EXCERPTED RECORDS |
* * *

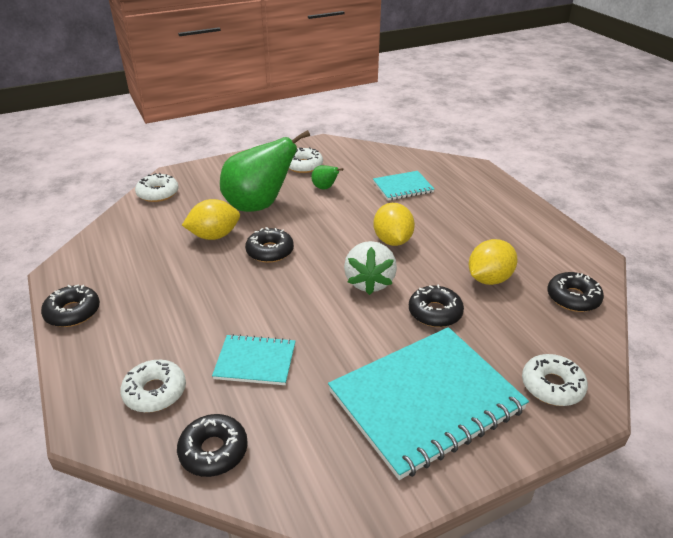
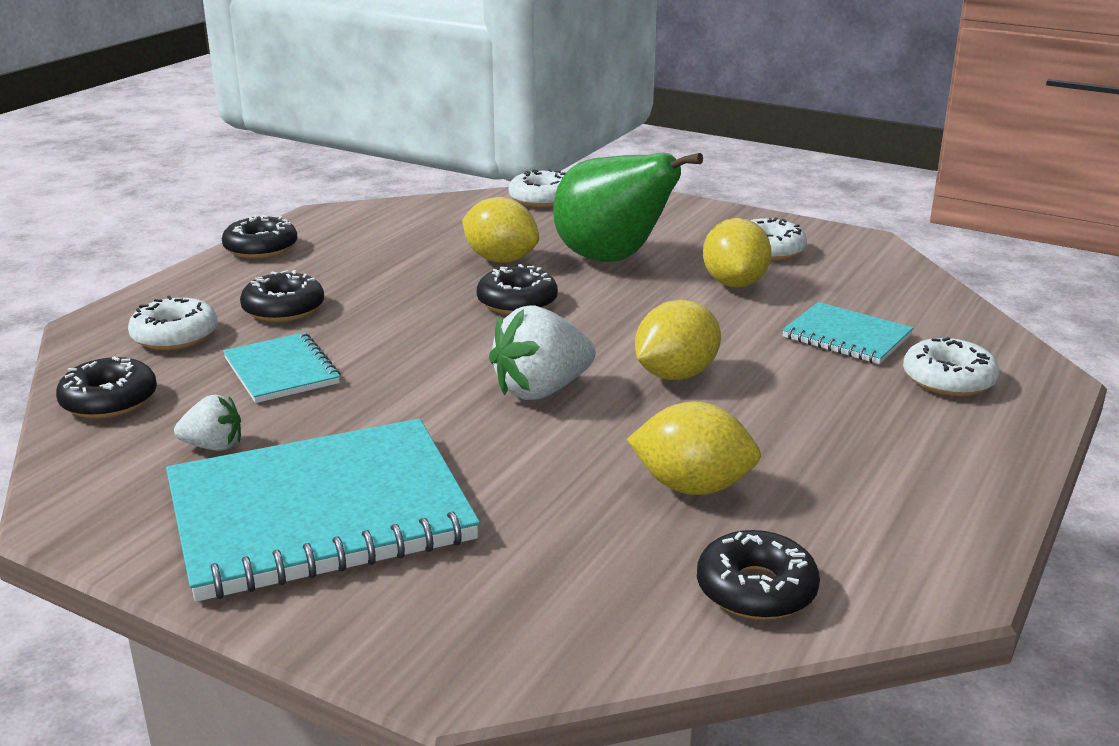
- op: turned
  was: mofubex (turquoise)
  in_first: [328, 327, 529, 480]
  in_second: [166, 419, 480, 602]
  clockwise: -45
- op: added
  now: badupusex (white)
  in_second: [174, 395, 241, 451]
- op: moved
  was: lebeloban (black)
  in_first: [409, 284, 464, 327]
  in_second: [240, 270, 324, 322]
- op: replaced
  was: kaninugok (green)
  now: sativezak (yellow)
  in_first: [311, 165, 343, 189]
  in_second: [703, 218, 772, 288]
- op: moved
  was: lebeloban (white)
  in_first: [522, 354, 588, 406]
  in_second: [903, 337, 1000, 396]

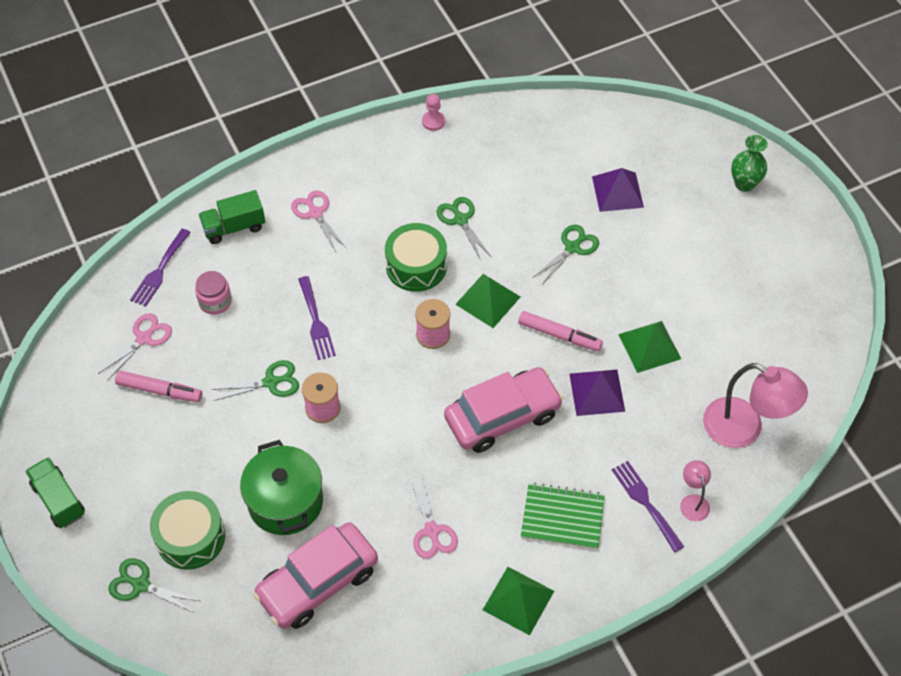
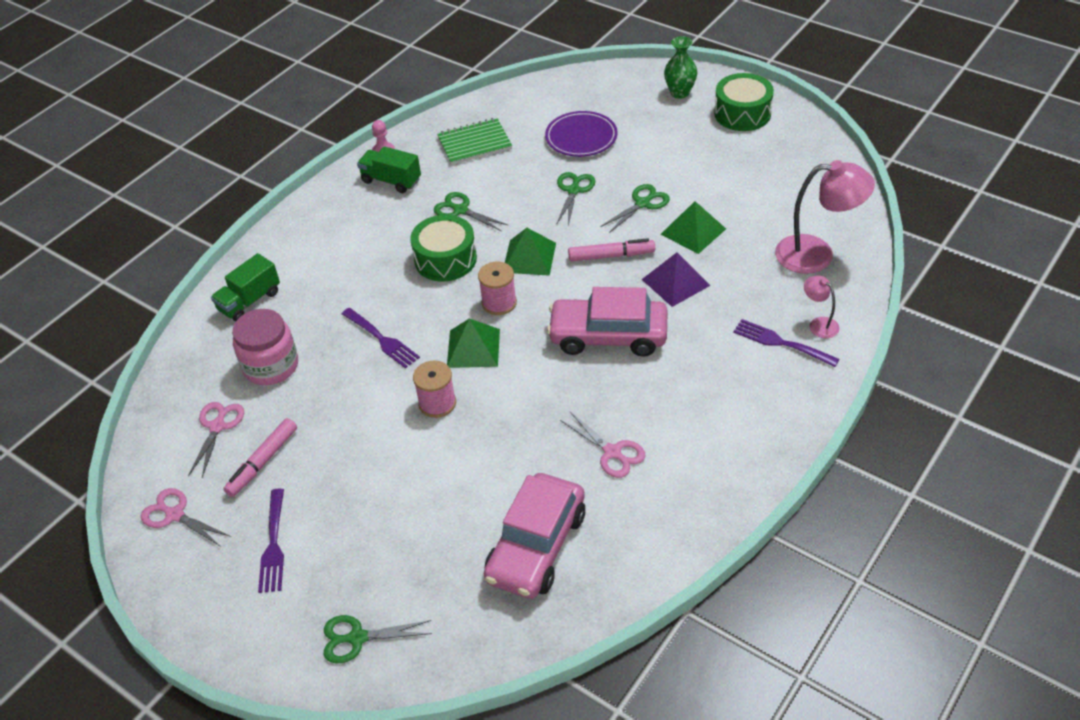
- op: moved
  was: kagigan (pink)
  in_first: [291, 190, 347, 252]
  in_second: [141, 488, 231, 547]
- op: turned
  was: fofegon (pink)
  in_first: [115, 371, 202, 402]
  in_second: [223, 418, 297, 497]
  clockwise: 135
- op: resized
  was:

* * *

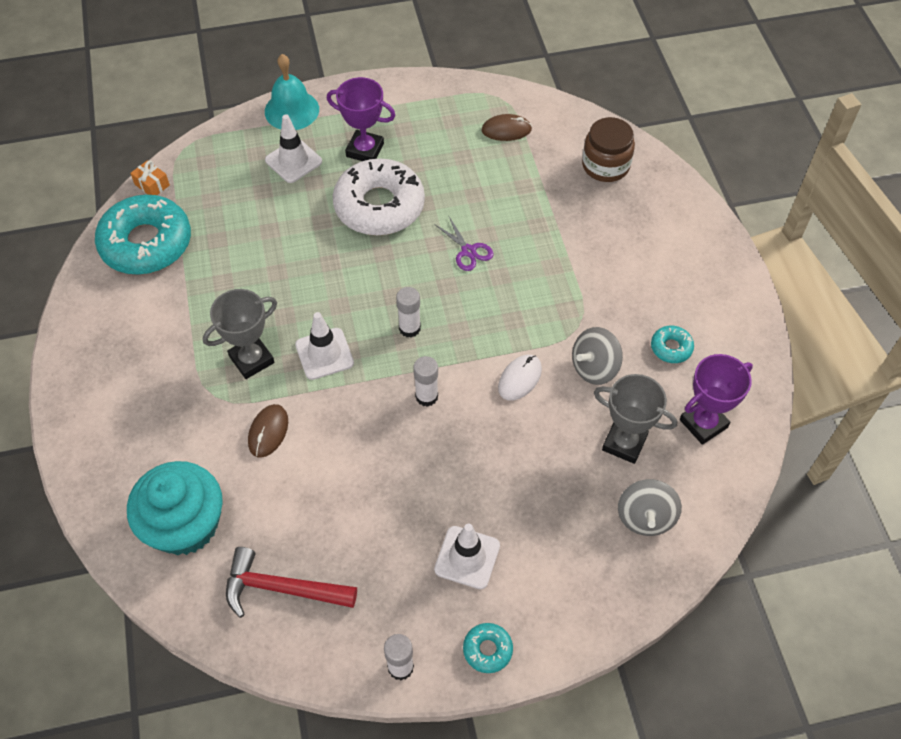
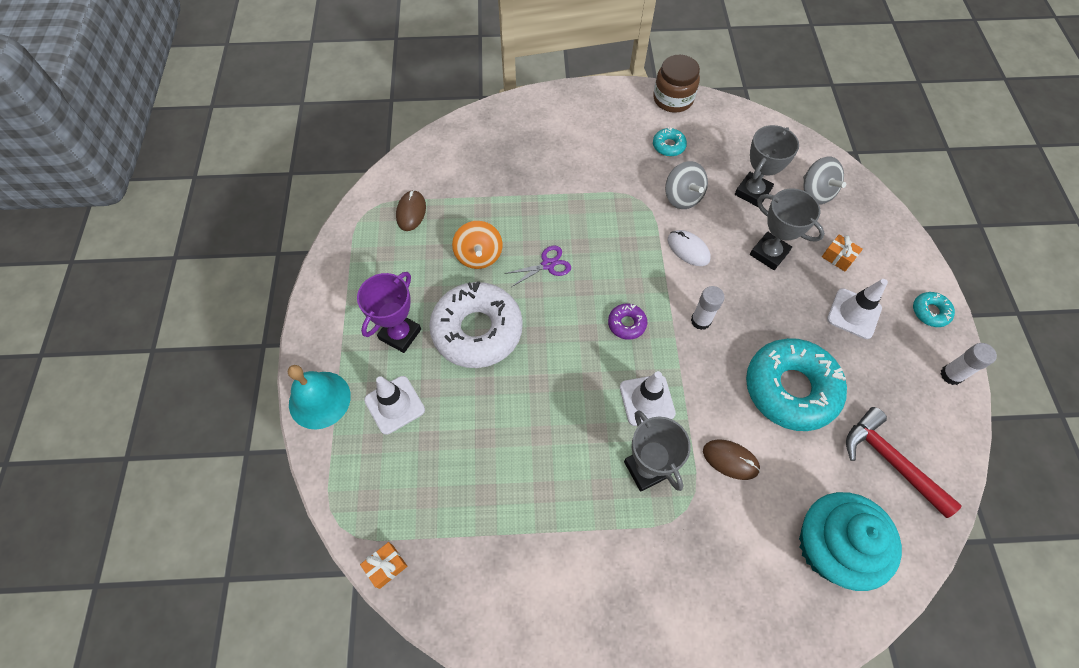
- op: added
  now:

* * *

Check every line above for the string "white", and copy the ones that have it.

  now: badupusex (white)
  was: lebeloban (white)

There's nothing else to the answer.